### Required action
Your task is to repeat the entries exactly. Leave the pictures out.

Stored items:

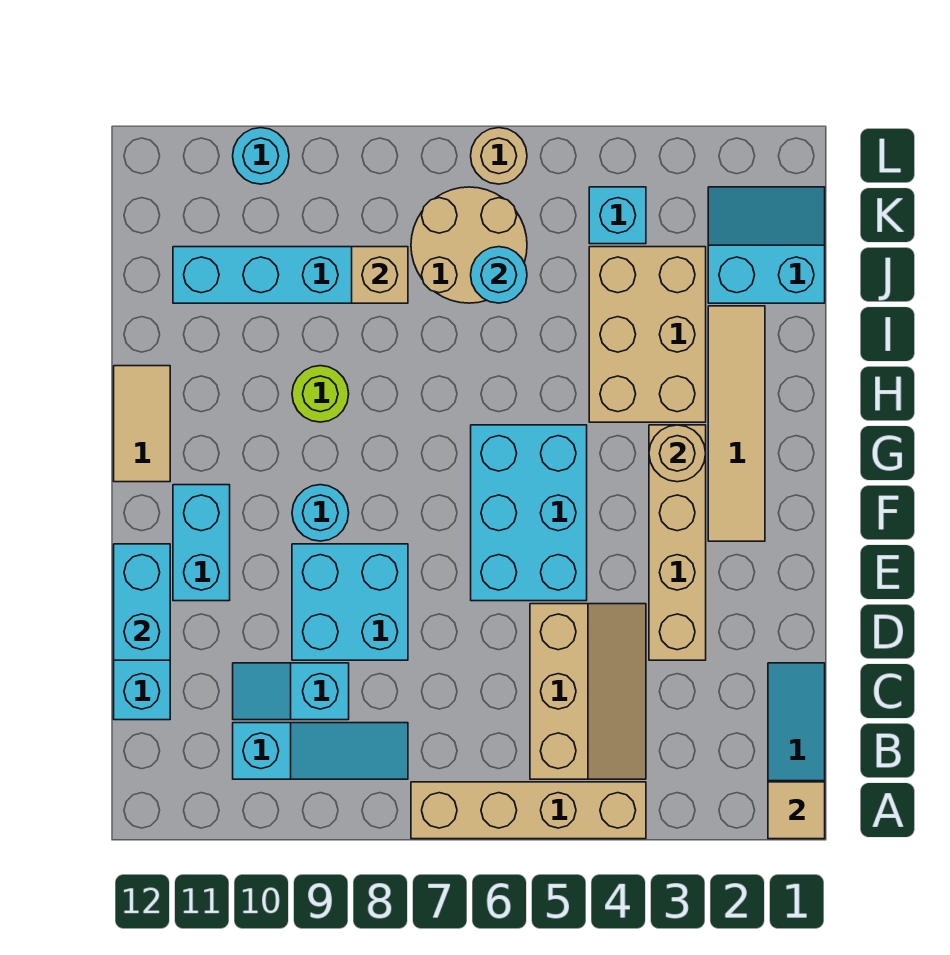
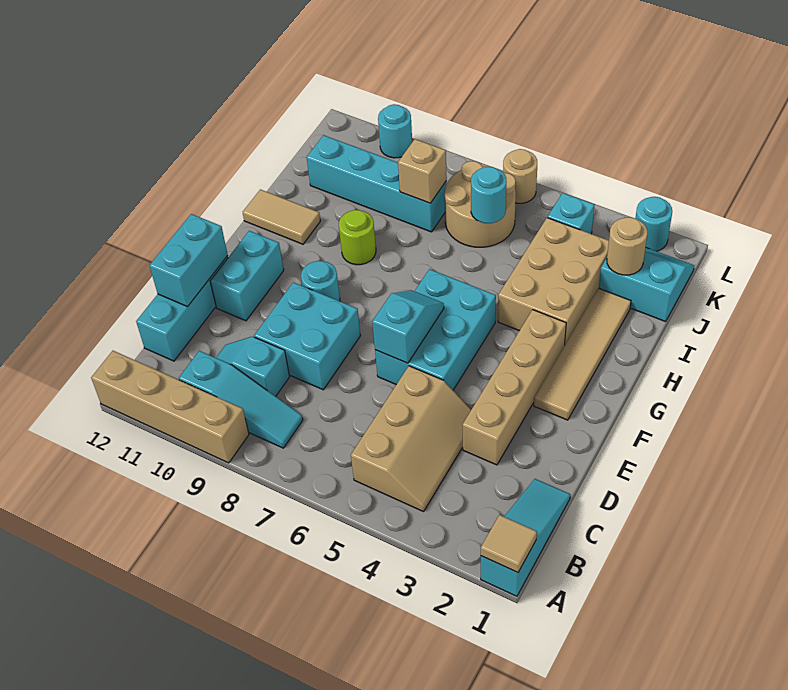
tan brick A4:A7 level 1 -> tan brick A9:A12 level 1
none -> cyan slope E6:F6 level 2 top E
tan round brick G3 level 2 -> tan round brick J2 level 2
tan tile G12:H12 level 1 -> tan tile H11:H12 level 1
none -> cyan round brick L2 level 1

### Result for this task
tan brick A4:A7 level 1 -> tan brick A9:A12 level 1
none -> cyan slope E6:F6 level 2 top E
tan round brick G3 level 2 -> tan round brick J2 level 2
tan tile G12:H12 level 1 -> tan tile H11:H12 level 1
none -> cyan round brick L2 level 1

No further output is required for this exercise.